> About this task: Using the records below, repeat exactly the lines from the one holding "D1: diode 1N4004 (A T11, K T10) -> none" through the one holding "SW5: button (GND, X4) -> switch (GND, X4)", both ends included, and no others.

> Exercise data:
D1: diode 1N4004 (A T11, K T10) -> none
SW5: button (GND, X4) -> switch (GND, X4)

==

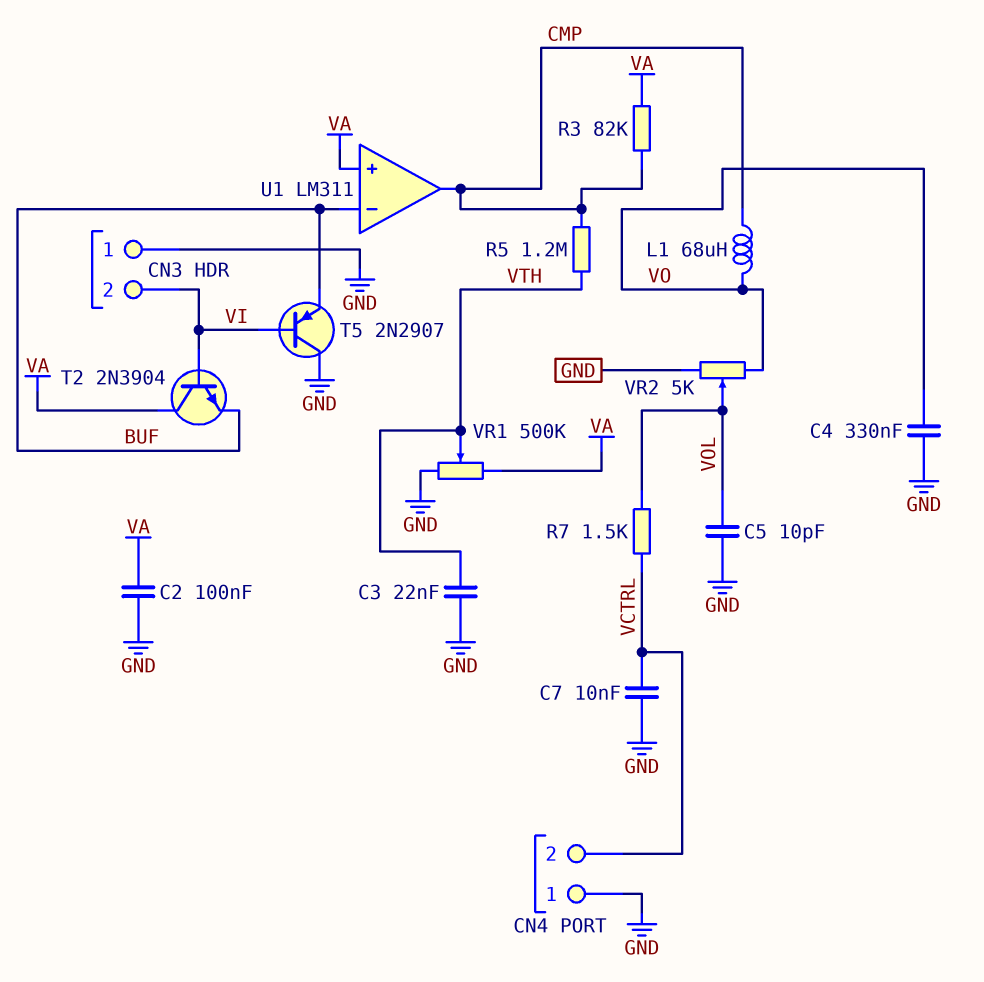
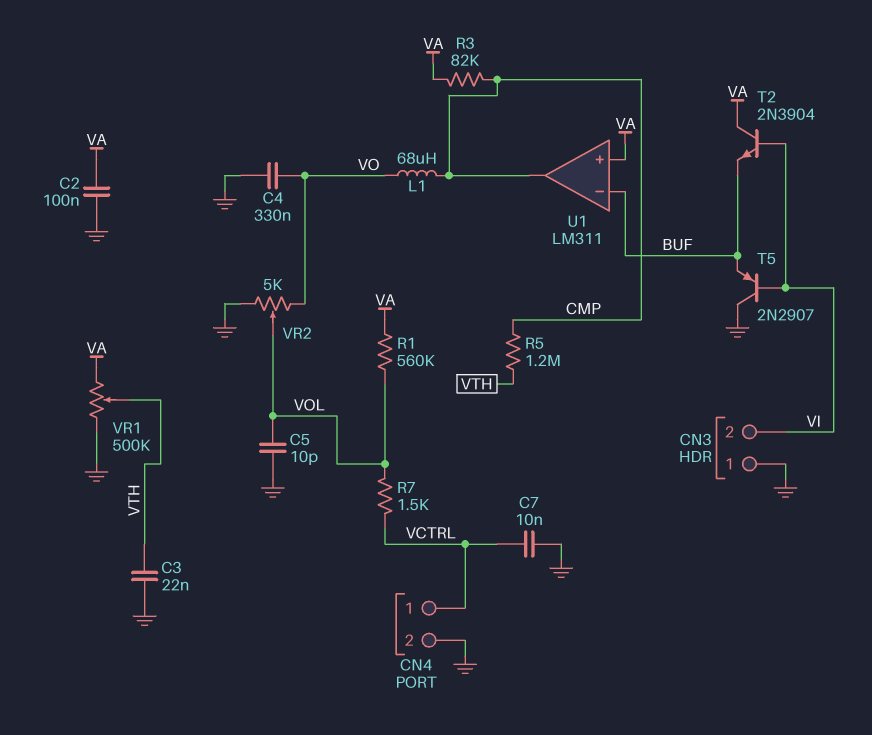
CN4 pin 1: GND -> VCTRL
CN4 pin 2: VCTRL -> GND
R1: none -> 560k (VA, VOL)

--

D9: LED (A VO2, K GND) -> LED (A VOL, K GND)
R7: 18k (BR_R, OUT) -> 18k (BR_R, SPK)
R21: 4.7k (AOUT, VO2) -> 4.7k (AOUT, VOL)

> Solved problem:
D1: diode 1N4004 (A T11, K T10) -> none
SW5: button (GND, X4) -> switch (GND, X4)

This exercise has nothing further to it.